> _Material provided_:
=====
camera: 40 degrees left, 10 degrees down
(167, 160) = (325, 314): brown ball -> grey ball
=====
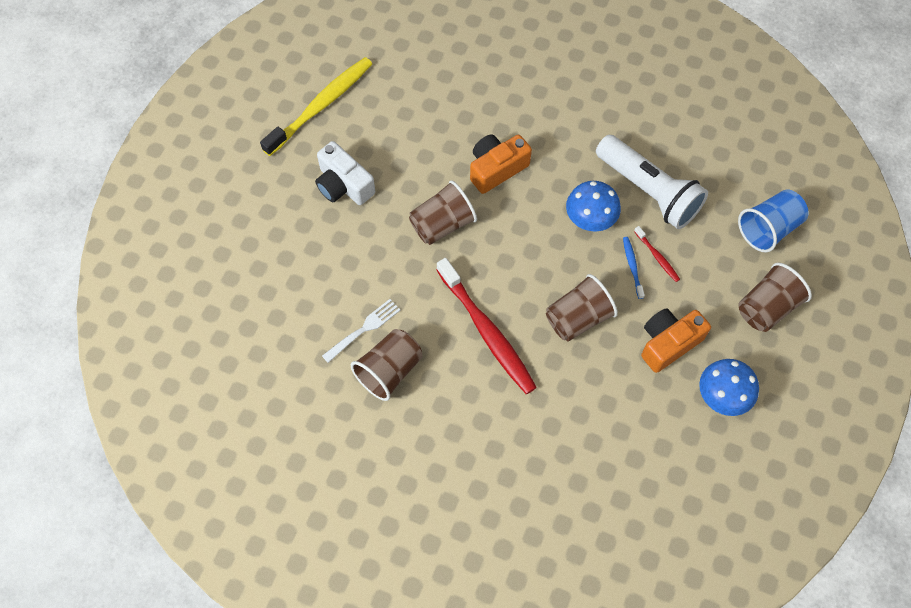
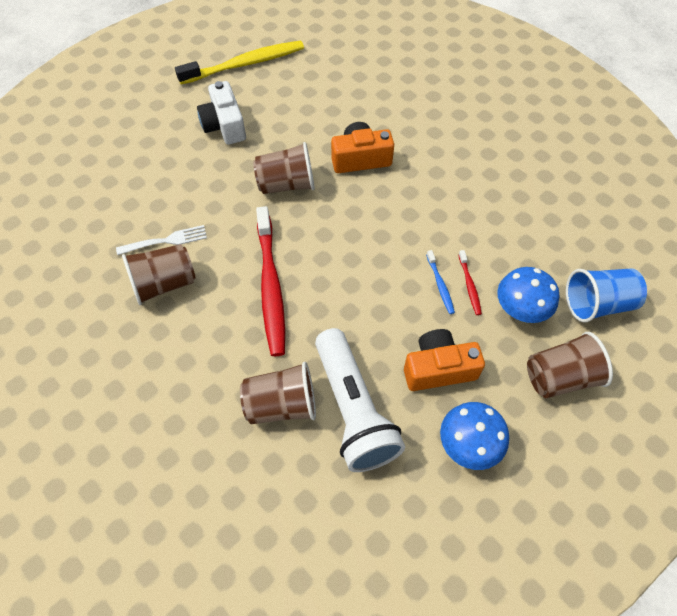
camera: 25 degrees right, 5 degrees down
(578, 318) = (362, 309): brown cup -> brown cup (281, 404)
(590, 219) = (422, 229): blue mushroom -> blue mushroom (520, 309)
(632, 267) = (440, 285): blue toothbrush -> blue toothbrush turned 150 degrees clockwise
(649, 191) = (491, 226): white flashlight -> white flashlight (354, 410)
=====
> _Task to complete_:
State the count of lines in the data holding the word "brown", adding nothing to it.

> _Your solution_:
2